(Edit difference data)
Start of Block

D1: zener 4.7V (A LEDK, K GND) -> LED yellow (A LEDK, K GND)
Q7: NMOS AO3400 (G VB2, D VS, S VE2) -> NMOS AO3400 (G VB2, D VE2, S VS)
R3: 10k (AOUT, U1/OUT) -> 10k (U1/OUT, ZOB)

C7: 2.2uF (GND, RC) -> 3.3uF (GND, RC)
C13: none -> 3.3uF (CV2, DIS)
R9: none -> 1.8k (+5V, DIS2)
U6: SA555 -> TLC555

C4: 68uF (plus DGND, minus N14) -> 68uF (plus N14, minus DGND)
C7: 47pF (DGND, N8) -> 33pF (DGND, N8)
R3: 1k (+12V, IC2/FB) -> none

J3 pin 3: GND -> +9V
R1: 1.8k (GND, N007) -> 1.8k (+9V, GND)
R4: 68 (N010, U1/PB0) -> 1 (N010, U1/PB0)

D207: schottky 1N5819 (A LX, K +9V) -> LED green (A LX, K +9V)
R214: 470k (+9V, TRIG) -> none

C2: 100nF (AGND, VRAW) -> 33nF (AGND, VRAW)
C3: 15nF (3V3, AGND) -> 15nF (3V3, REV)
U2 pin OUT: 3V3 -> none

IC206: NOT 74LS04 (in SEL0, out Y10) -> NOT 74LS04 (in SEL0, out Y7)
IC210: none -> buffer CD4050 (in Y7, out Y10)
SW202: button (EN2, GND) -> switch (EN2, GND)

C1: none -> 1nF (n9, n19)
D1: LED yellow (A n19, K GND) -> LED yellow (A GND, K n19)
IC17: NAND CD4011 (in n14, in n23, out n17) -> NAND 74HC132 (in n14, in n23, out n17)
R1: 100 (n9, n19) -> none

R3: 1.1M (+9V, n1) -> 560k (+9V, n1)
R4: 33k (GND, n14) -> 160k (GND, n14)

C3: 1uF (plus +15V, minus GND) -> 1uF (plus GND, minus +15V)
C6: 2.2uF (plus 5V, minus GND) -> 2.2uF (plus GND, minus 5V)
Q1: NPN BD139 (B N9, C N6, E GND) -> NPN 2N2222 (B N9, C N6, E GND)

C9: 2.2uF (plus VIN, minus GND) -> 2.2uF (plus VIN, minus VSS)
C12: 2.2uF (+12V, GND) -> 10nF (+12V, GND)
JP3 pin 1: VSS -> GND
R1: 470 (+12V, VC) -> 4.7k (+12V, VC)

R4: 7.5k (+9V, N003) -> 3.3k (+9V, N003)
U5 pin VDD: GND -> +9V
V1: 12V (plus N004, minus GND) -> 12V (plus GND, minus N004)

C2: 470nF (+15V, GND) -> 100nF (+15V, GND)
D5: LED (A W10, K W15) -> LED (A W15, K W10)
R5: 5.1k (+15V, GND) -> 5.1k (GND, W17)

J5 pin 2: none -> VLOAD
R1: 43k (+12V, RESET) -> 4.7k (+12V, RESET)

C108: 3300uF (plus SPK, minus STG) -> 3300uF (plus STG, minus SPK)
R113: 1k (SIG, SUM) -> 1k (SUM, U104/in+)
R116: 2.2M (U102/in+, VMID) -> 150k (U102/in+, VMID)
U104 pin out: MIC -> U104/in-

End of Block

• [Task to complete] Out of the records above, pick each line that contains the string "AGND".

• [Written reply]
C2: 100nF (AGND, VRAW) -> 33nF (AGND, VRAW)
C3: 15nF (3V3, AGND) -> 15nF (3V3, REV)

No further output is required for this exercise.